[Input records]

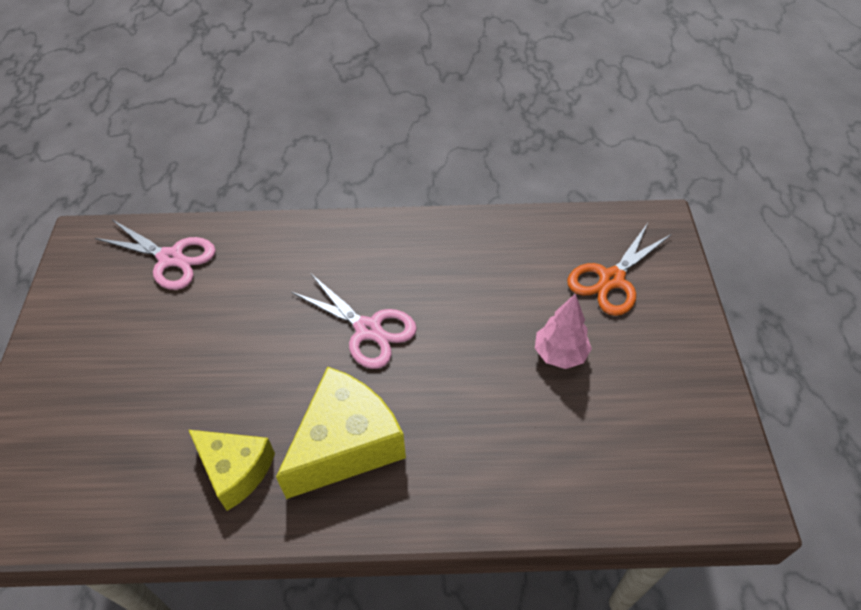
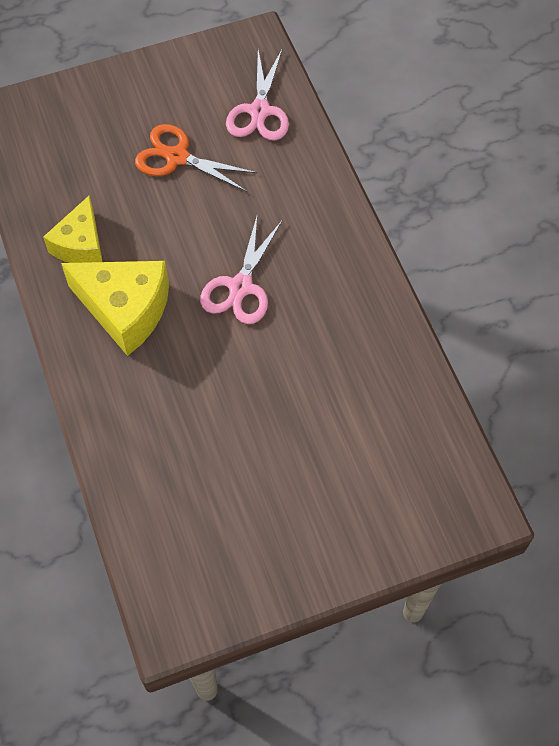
camera: 70 degrees right, 10 degrees up
(560, 354) = (270, 449): pink tree -> none
(611, 279) = (379, 477): orange scissors -> orange scissors (177, 157)

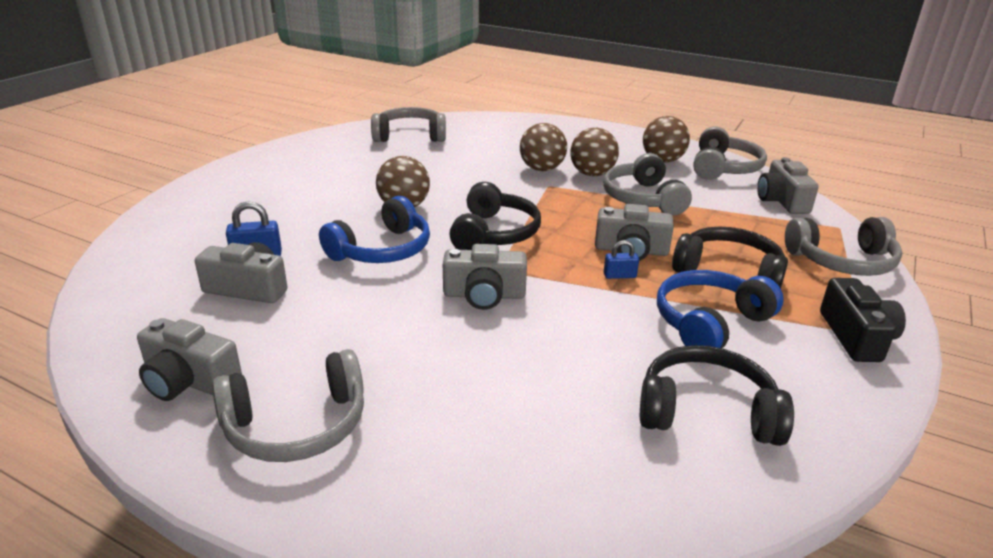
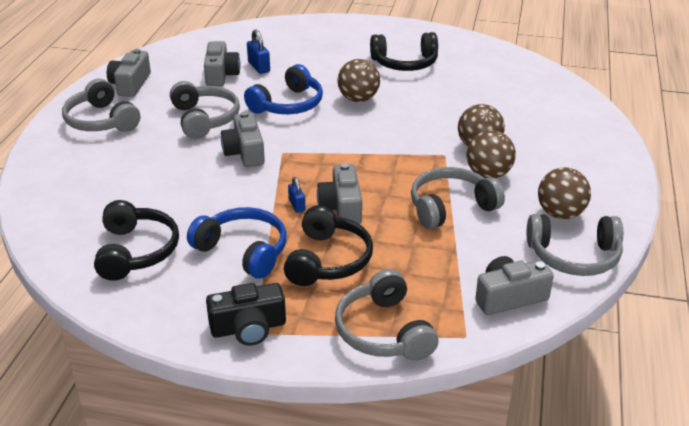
camera: 75 degrees right, 5 degrees up
(382, 250) = (288, 104): blue headphones -> blue headphones turned 75 degrees counterclockwise
(410, 136) = (501, 73): grey headphones -> grey headphones (204, 119)
(494, 233) = (336, 142): black headphones -> black headphones (405, 63)

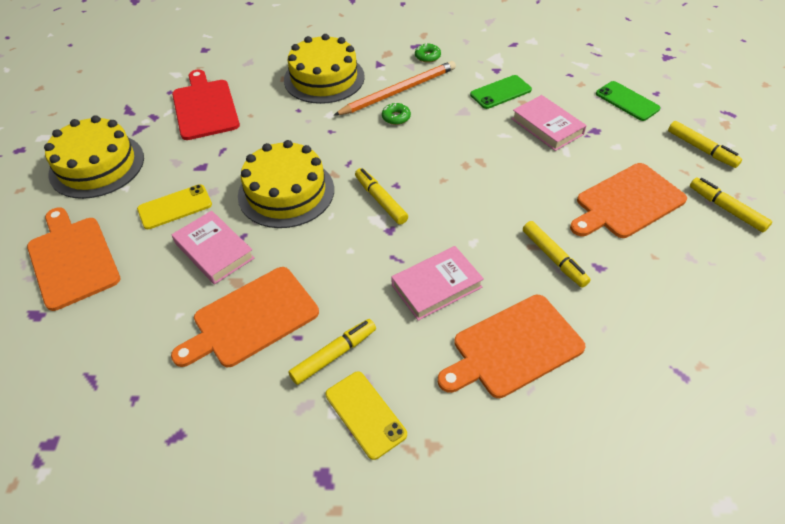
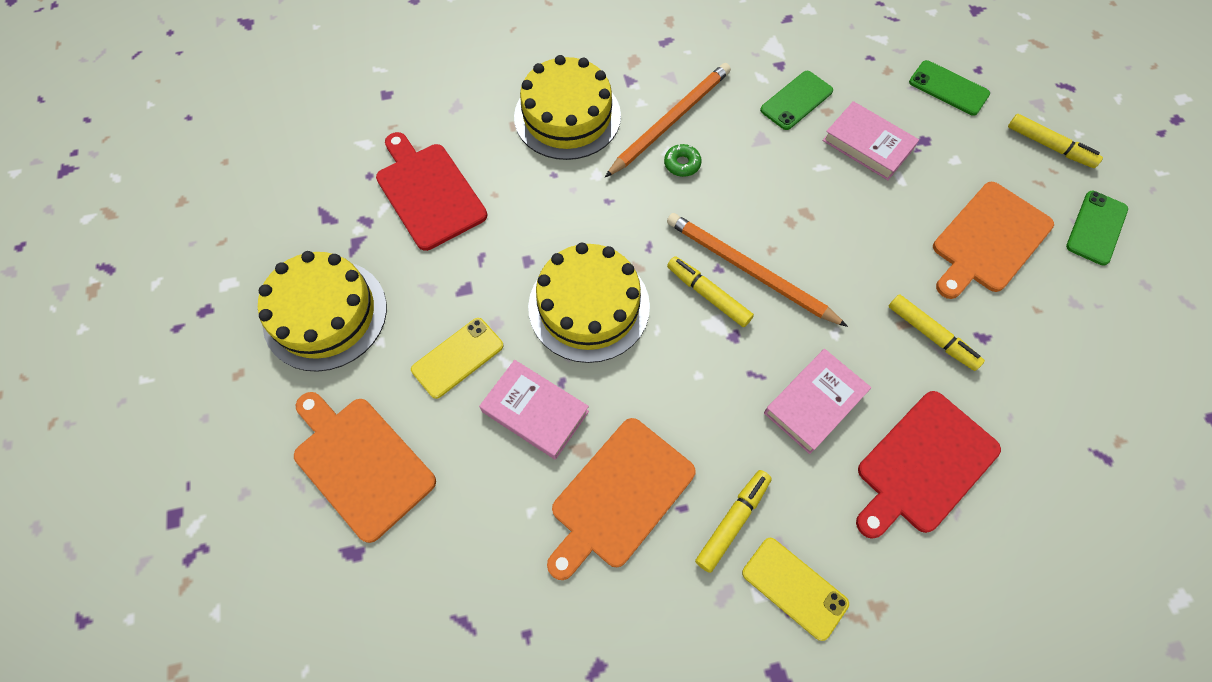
camera: 15 degrees left, 15 degrees up
(419, 190) = (749, 270): none -> orange pencil
(427, 56) = (687, 57): green donut -> none
(513, 347) = (923, 465): orange cutting board -> red cutting board
(726, 209) = (1096, 228): yellow marker -> green phone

[The task] The expected answer is an exact copy of the lines from the one containing "camera: 75 degrees right, 5 degrees up" through the last line of the entries above, both included, without pictures.

[Answer to this problem]
camera: 75 degrees right, 5 degrees up
(382, 250) = (288, 104): blue headphones -> blue headphones turned 75 degrees counterclockwise
(410, 136) = (501, 73): grey headphones -> grey headphones (204, 119)
(494, 233) = (336, 142): black headphones -> black headphones (405, 63)

camera: 15 degrees left, 15 degrees up
(419, 190) = (749, 270): none -> orange pencil
(427, 56) = (687, 57): green donut -> none
(513, 347) = (923, 465): orange cutting board -> red cutting board
(726, 209) = (1096, 228): yellow marker -> green phone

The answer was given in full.